--- START ---

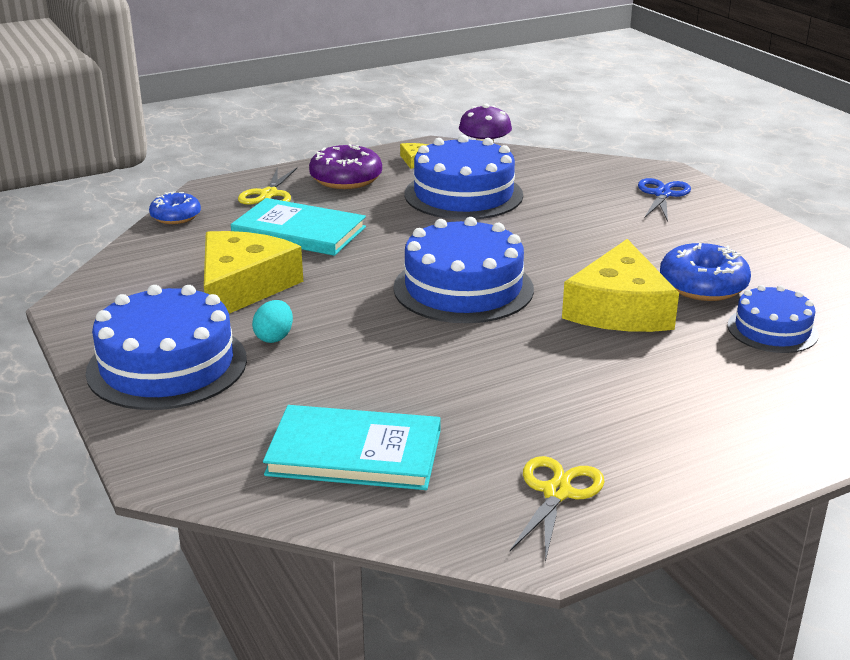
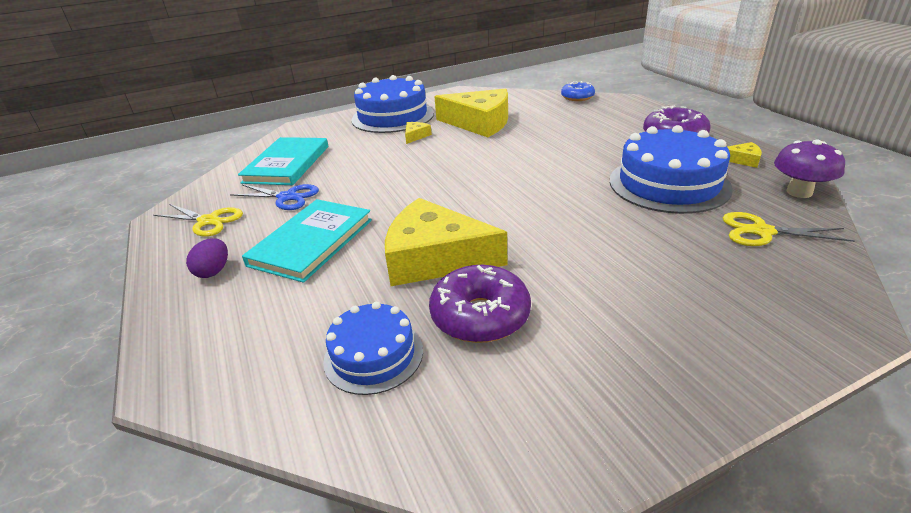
camera: 95 degrees right, 5 degrees up
(269, 194) = (627, 116): yellow scissors -> yellow scissors (762, 232)
(274, 337) = (415, 136): turquoise egg -> yellow cheese
(299, 231) = (565, 130): turquoise book -> turquoise book (312, 242)
(463, 288) = (476, 188): blue cake -> none
(662, 194) = (748, 312): blue scissors -> blue scissors (287, 197)
(681, 451) = (213, 271): none -> purple egg
(703, 286) = (480, 316): blue donut -> purple donut

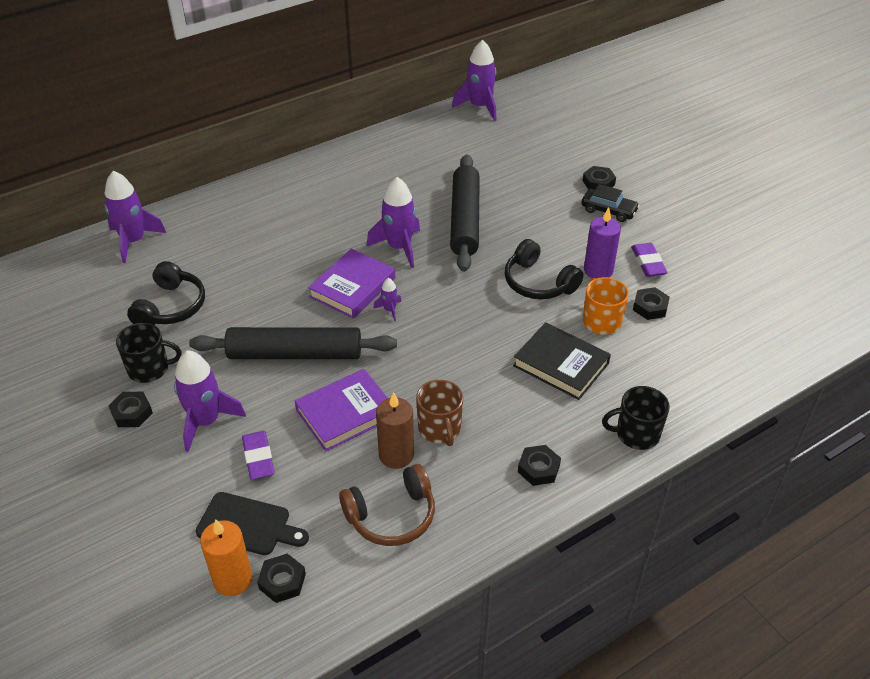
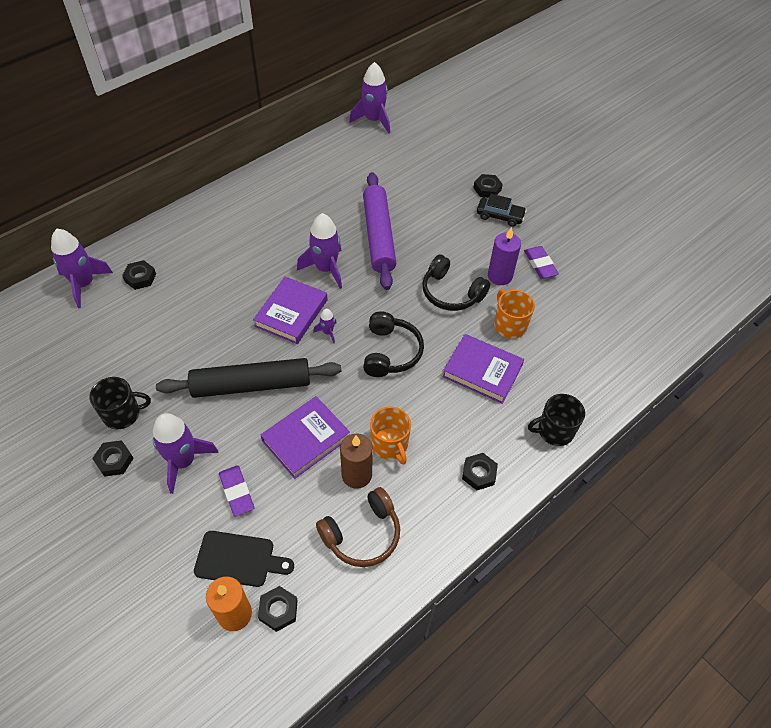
camera: 10 degrees left, 10 degrees up
(171, 307) = (131, 349): black headphones -> black headphones (391, 352)
(440, 429) = (390, 445): brown mug -> orange mug
(464, 220) = (378, 236): black rolling pin -> purple rolling pin
(561, 364) = (482, 371): black book -> purple book
(650, 307) = (548, 307): black nut -> black nut (140, 277)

--- END ---

> To-do item
A verbatim copy of every entry above, with no pictures, is the expected output.

> Response box
camera: 95 degrees right, 5 degrees up
(269, 194) = (627, 116): yellow scissors -> yellow scissors (762, 232)
(274, 337) = (415, 136): turquoise egg -> yellow cheese
(299, 231) = (565, 130): turquoise book -> turquoise book (312, 242)
(463, 288) = (476, 188): blue cake -> none
(662, 194) = (748, 312): blue scissors -> blue scissors (287, 197)
(681, 451) = (213, 271): none -> purple egg
(703, 286) = (480, 316): blue donut -> purple donut

camera: 10 degrees left, 10 degrees up
(171, 307) = (131, 349): black headphones -> black headphones (391, 352)
(440, 429) = (390, 445): brown mug -> orange mug
(464, 220) = (378, 236): black rolling pin -> purple rolling pin
(561, 364) = (482, 371): black book -> purple book
(650, 307) = (548, 307): black nut -> black nut (140, 277)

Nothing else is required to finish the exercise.